● Exercise prompt
Exclude all pictures, then restate the entries below word for word.

--- Record excerpts Enclosed Below ---

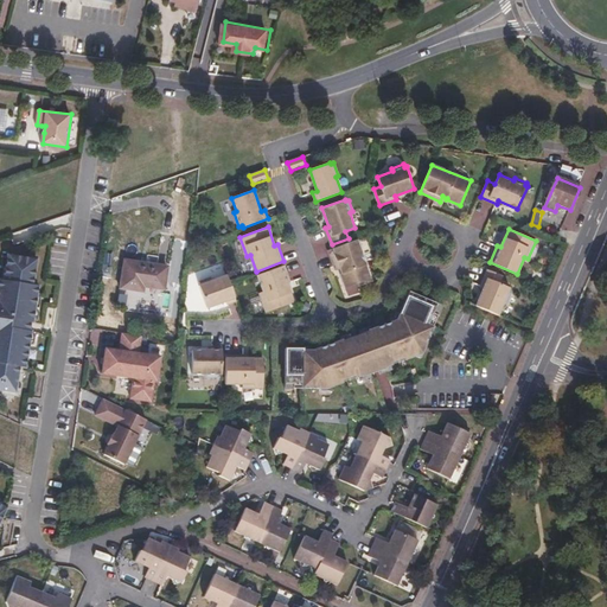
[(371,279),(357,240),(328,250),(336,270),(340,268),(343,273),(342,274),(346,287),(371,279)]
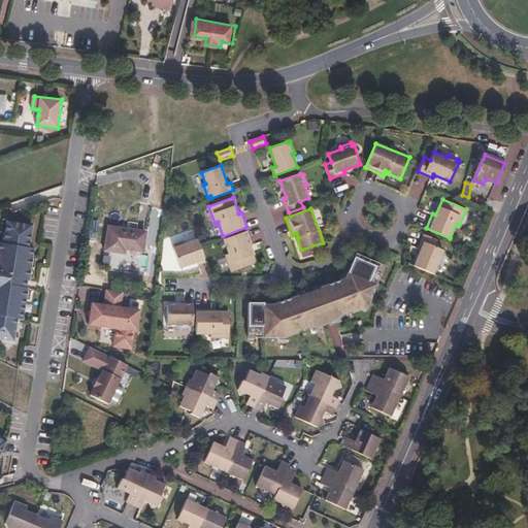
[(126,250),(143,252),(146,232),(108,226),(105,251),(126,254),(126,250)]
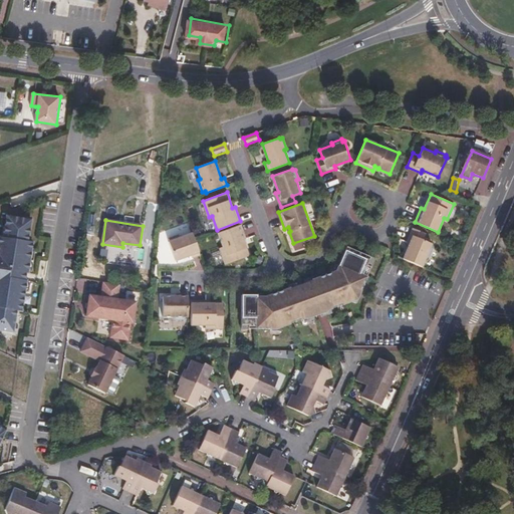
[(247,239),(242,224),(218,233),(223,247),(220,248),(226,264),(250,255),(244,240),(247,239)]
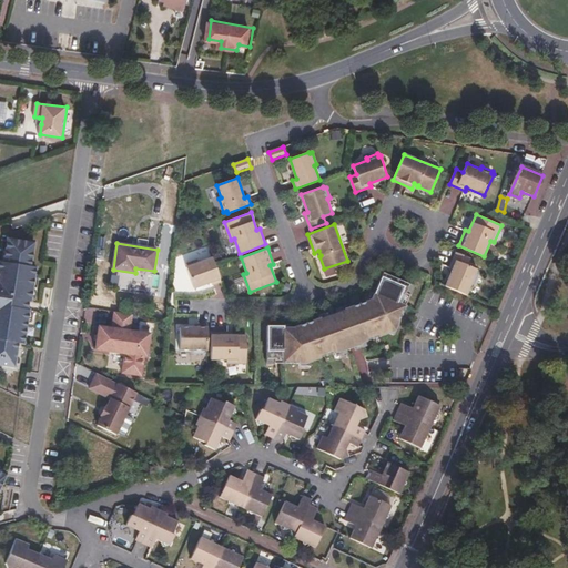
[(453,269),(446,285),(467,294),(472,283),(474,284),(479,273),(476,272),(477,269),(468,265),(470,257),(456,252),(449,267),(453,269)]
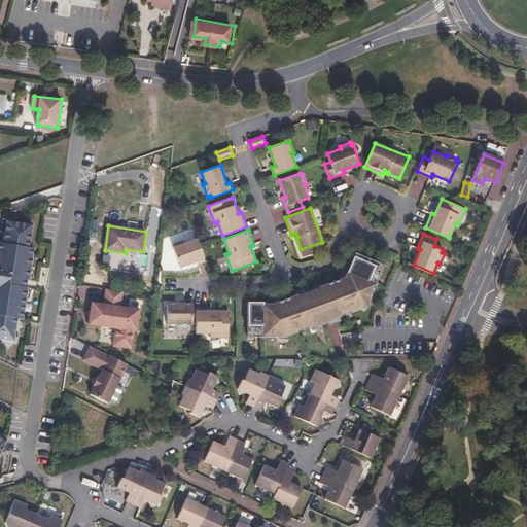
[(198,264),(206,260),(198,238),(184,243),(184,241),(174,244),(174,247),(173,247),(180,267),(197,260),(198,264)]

--- End of Enclosed Record excerpts ---

● Exercise response
[(371,279),(357,240),(328,250),(336,270),(340,268),(343,273),(342,274),(346,287),(371,279)]
[(126,250),(143,252),(146,232),(108,226),(105,251),(126,254),(126,250)]
[(247,239),(242,224),(218,233),(223,247),(220,248),(226,264),(250,255),(244,240),(247,239)]
[(453,269),(446,285),(467,294),(472,283),(474,284),(479,273),(476,272),(477,269),(468,265),(470,257),(456,252),(449,267),(453,269)]
[(198,264),(206,260),(198,238),(184,243),(184,241),(174,244),(174,247),(173,247),(180,267),(197,260),(198,264)]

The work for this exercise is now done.